> **INFORMATION**:

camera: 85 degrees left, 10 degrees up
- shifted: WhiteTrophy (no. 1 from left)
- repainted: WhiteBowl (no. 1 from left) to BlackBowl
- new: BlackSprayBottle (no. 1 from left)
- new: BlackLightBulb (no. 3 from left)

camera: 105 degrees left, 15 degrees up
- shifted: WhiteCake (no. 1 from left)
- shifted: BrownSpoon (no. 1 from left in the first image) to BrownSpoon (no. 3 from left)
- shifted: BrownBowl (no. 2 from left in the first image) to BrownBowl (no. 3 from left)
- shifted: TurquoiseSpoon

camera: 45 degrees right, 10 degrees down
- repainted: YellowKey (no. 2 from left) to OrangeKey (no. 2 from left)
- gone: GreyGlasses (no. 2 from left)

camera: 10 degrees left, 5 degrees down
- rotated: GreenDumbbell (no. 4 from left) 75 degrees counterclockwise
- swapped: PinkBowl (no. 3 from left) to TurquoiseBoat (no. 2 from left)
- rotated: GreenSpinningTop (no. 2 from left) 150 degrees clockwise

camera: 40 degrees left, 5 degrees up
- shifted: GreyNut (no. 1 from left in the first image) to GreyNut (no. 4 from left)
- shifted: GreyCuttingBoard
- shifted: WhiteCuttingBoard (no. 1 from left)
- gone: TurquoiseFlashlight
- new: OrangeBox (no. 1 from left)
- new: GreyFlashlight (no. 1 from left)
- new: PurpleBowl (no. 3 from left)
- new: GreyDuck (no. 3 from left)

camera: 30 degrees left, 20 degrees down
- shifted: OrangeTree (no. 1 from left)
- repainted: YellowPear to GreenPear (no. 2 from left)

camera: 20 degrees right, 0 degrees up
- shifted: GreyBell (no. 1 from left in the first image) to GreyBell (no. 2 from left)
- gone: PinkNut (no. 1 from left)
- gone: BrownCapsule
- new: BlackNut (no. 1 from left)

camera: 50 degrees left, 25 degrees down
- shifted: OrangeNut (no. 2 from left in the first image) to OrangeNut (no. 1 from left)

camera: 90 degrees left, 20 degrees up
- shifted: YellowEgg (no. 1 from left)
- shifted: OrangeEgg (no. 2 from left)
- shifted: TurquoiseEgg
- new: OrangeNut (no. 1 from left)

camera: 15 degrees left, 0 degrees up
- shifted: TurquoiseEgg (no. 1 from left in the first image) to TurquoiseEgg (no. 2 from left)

> **TASK DIRECTIONS**:
Output the records exactly.

> **ANSWER TO THE PROBLEM**:
camera: 85 degrees left, 10 degrees up
- shifted: WhiteTrophy (no. 1 from left)
- repainted: WhiteBowl (no. 1 from left) to BlackBowl
- new: BlackSprayBottle (no. 1 from left)
- new: BlackLightBulb (no. 3 from left)

camera: 105 degrees left, 15 degrees up
- shifted: WhiteCake (no. 1 from left)
- shifted: BrownSpoon (no. 1 from left in the first image) to BrownSpoon (no. 3 from left)
- shifted: BrownBowl (no. 2 from left in the first image) to BrownBowl (no. 3 from left)
- shifted: TurquoiseSpoon

camera: 45 degrees right, 10 degrees down
- repainted: YellowKey (no. 2 from left) to OrangeKey (no. 2 from left)
- gone: GreyGlasses (no. 2 from left)

camera: 10 degrees left, 5 degrees down
- rotated: GreenDumbbell (no. 4 from left) 75 degrees counterclockwise
- swapped: PinkBowl (no. 3 from left) to TurquoiseBoat (no. 2 from left)
- rotated: GreenSpinningTop (no. 2 from left) 150 degrees clockwise

camera: 40 degrees left, 5 degrees up
- shifted: GreyNut (no. 1 from left in the first image) to GreyNut (no. 4 from left)
- shifted: GreyCuttingBoard
- shifted: WhiteCuttingBoard (no. 1 from left)
- gone: TurquoiseFlashlight
- new: OrangeBox (no. 1 from left)
- new: GreyFlashlight (no. 1 from left)
- new: PurpleBowl (no. 3 from left)
- new: GreyDuck (no. 3 from left)

camera: 30 degrees left, 20 degrees down
- shifted: OrangeTree (no. 1 from left)
- repainted: YellowPear to GreenPear (no. 2 from left)

camera: 20 degrees right, 0 degrees up
- shifted: GreyBell (no. 1 from left in the first image) to GreyBell (no. 2 from left)
- gone: PinkNut (no. 1 from left)
- gone: BrownCapsule
- new: BlackNut (no. 1 from left)

camera: 50 degrees left, 25 degrees down
- shifted: OrangeNut (no. 2 from left in the first image) to OrangeNut (no. 1 from left)

camera: 90 degrees left, 20 degrees up
- shifted: YellowEgg (no. 1 from left)
- shifted: OrangeEgg (no. 2 from left)
- shifted: TurquoiseEgg
- new: OrangeNut (no. 1 from left)

camera: 15 degrees left, 0 degrees up
- shifted: TurquoiseEgg (no. 1 from left in the first image) to TurquoiseEgg (no. 2 from left)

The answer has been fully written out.